DATA PROVIDED Block Start

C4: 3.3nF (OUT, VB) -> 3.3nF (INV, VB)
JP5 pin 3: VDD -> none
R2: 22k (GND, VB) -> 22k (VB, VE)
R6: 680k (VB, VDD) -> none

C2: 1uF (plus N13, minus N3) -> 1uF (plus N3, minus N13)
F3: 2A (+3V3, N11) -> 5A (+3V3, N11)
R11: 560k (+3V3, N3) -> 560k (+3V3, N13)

DATA PROVIDED Block End
DATA PROVIDED Block Start

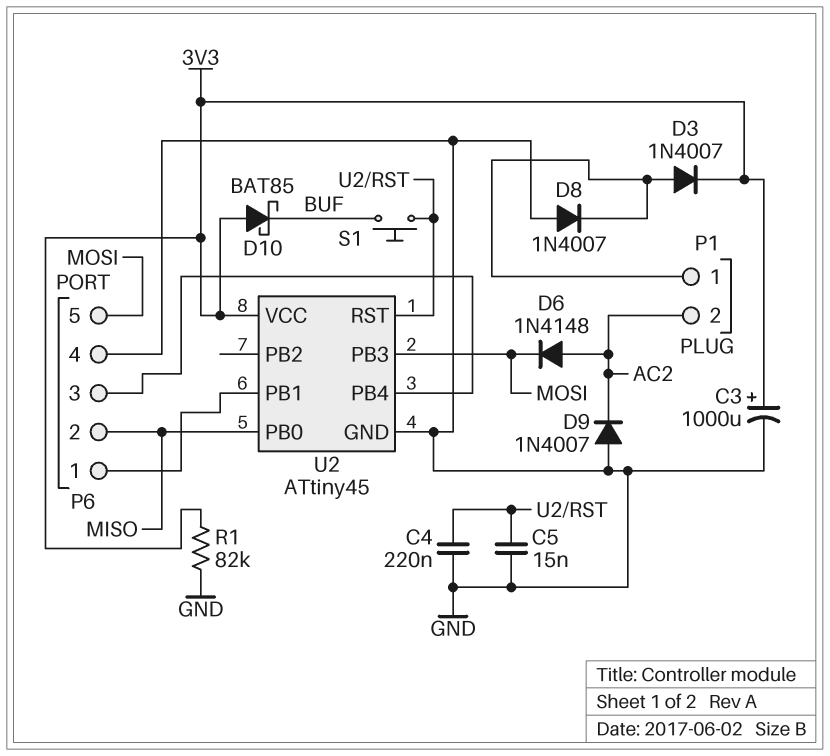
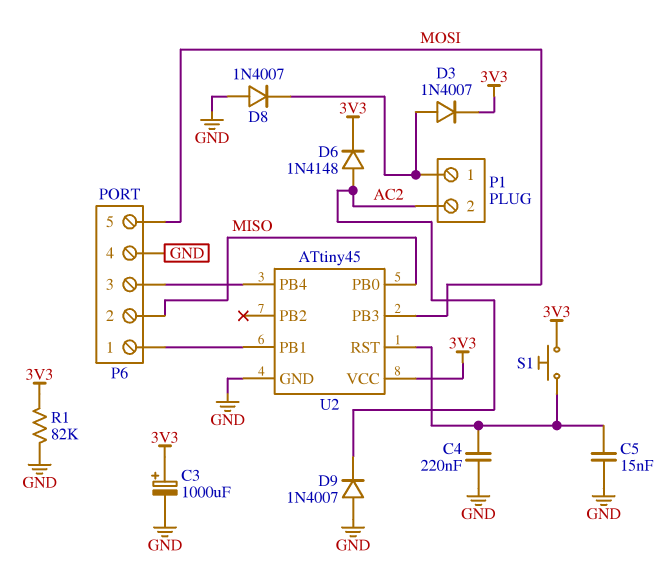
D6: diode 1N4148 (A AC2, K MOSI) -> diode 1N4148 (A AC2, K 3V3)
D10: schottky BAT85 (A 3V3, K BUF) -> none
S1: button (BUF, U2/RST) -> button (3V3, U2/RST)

DATA PROVIDED Block End

TASK REQUIREMENTS: Working from the material above, retype exactly the lines from the one with "C2: 1uF (plus" through the one with "R11: 560k (+3V3, N3) -> 560k (+3V3, N13)", both included, and only those lines.

TASK SOLUTION:
C2: 1uF (plus N13, minus N3) -> 1uF (plus N3, minus N13)
F3: 2A (+3V3, N11) -> 5A (+3V3, N11)
R11: 560k (+3V3, N3) -> 560k (+3V3, N13)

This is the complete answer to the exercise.